Copy each entry precisely as written, and do not carry over the pictures.

******************************

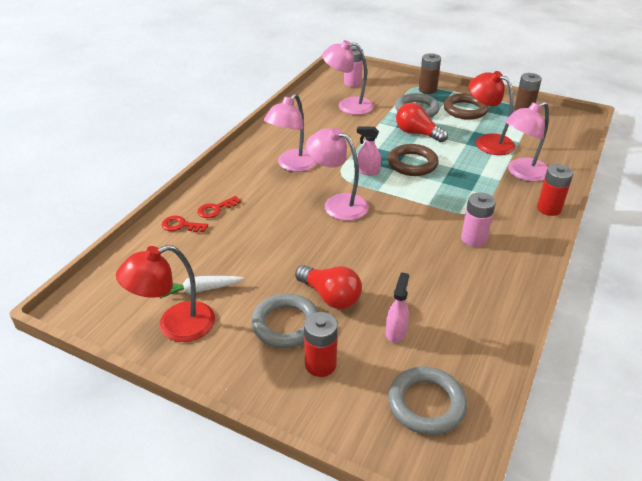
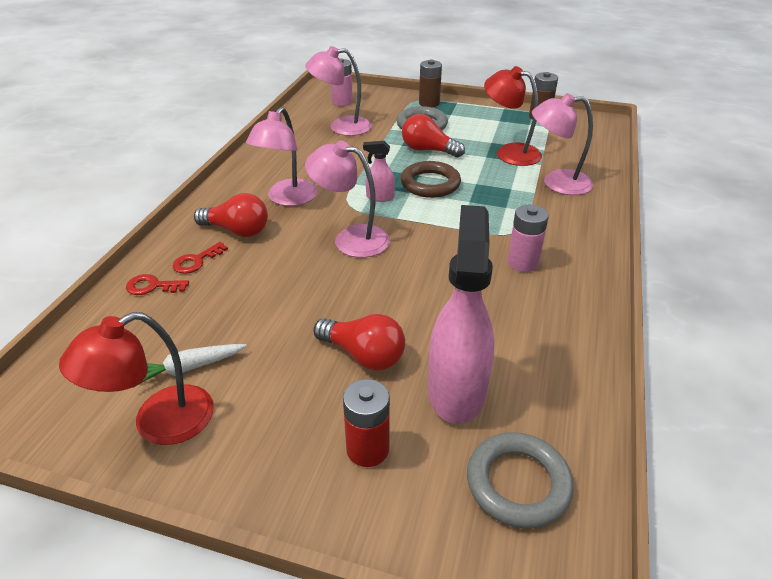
camera: 10 degrees left, 0 degrees up
grey ring [251,294,319,348] -> none
pink spray bottle [386,272,409,343] -> pink spray bottle [428,205,495,424], size x2.19
brown ring [444,93,489,120] -> none
pink lamp [505,102,549,182] -> pink lamp turned 45 degrees clockwise [532,93,593,195]
red battery [537,164,573,216] -> none
none -> red light bulb [194,193,268,237]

******************************

## Exercise answer:
camera: 10 degrees left, 0 degrees up
grey ring [251,294,319,348] -> none
pink spray bottle [386,272,409,343] -> pink spray bottle [428,205,495,424], size x2.19
brown ring [444,93,489,120] -> none
pink lamp [505,102,549,182] -> pink lamp turned 45 degrees clockwise [532,93,593,195]
red battery [537,164,573,216] -> none
none -> red light bulb [194,193,268,237]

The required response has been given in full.